_WORK TO BE COMPLETED_. Could you transcribe every record below exactly, leaving out any pictures?

_EXERCISE INPUTS_.
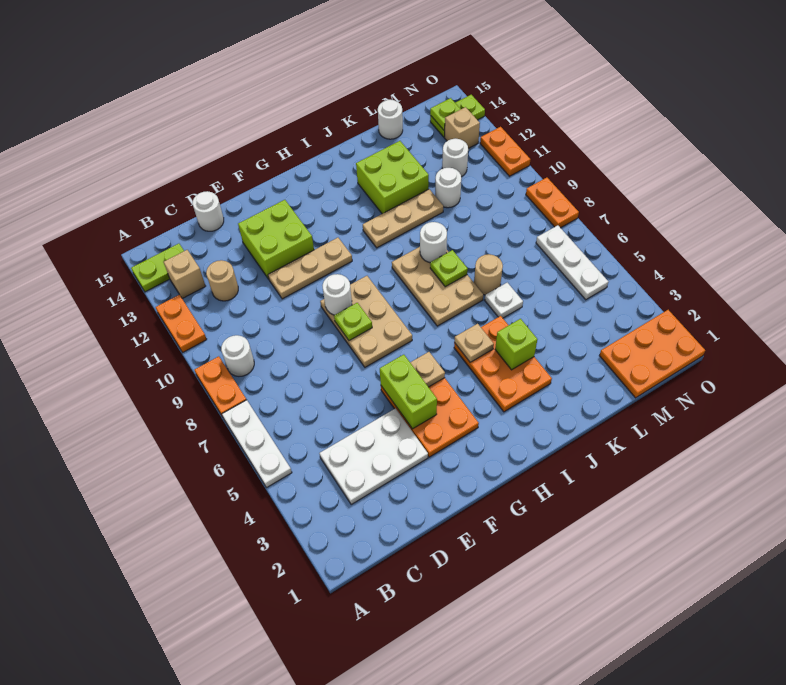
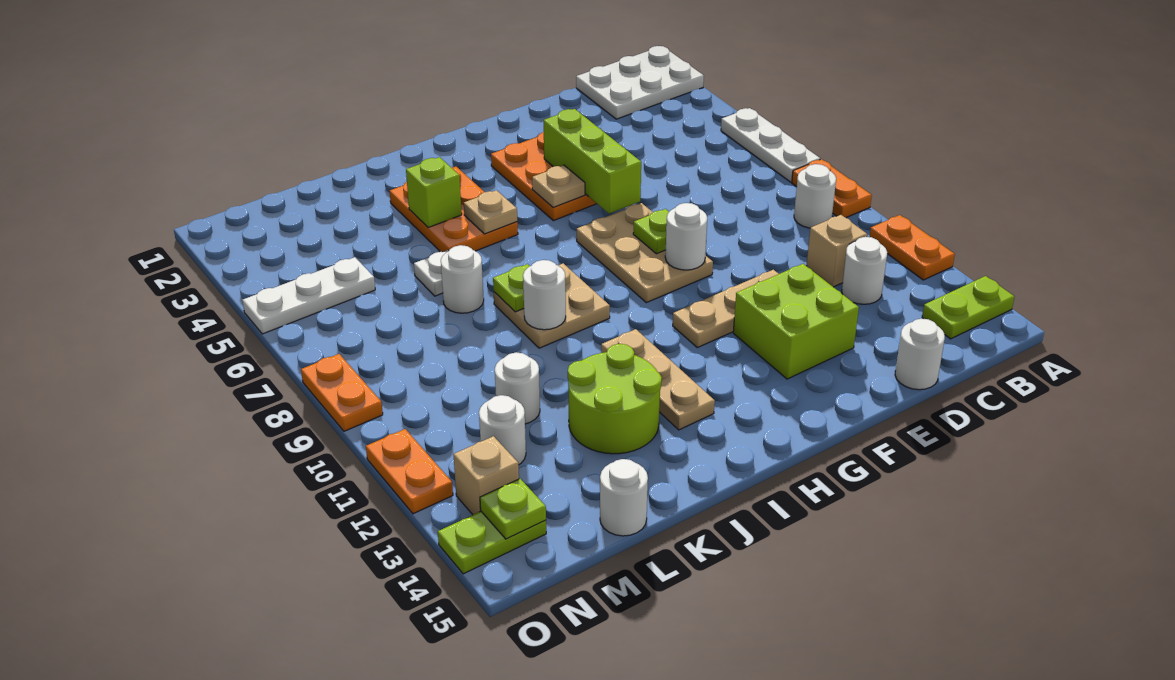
tan brick B13 level 1 -> tan brick C11 level 1
white plate C3:E4 level 1 -> white plate A1:C2 level 1
tan round brick C12 level 1 -> white round brick C12 level 1
lime brick F4:F5 level 2 -> lime brick F4:F6 level 2
tan plate I7:J9 level 1 -> tan plate I8:J9 level 1
tan plate I11:K11 level 1 -> tan plate I11:I13 level 1
lime brick J12:K13 level 1 -> lime round brick J12:K13 level 1
tan round brick K7 level 1 -> white round brick K7 level 1
orange plate M1:O2 level 1 -> none
white plate N5:N7 level 1 -> white plate M5:O5 level 1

_RESULT OF THE EXERCISE_.
tan brick B13 level 1 -> tan brick C11 level 1
white plate C3:E4 level 1 -> white plate A1:C2 level 1
tan round brick C12 level 1 -> white round brick C12 level 1
lime brick F4:F5 level 2 -> lime brick F4:F6 level 2
tan plate I7:J9 level 1 -> tan plate I8:J9 level 1
tan plate I11:K11 level 1 -> tan plate I11:I13 level 1
lime brick J12:K13 level 1 -> lime round brick J12:K13 level 1
tan round brick K7 level 1 -> white round brick K7 level 1
orange plate M1:O2 level 1 -> none
white plate N5:N7 level 1 -> white plate M5:O5 level 1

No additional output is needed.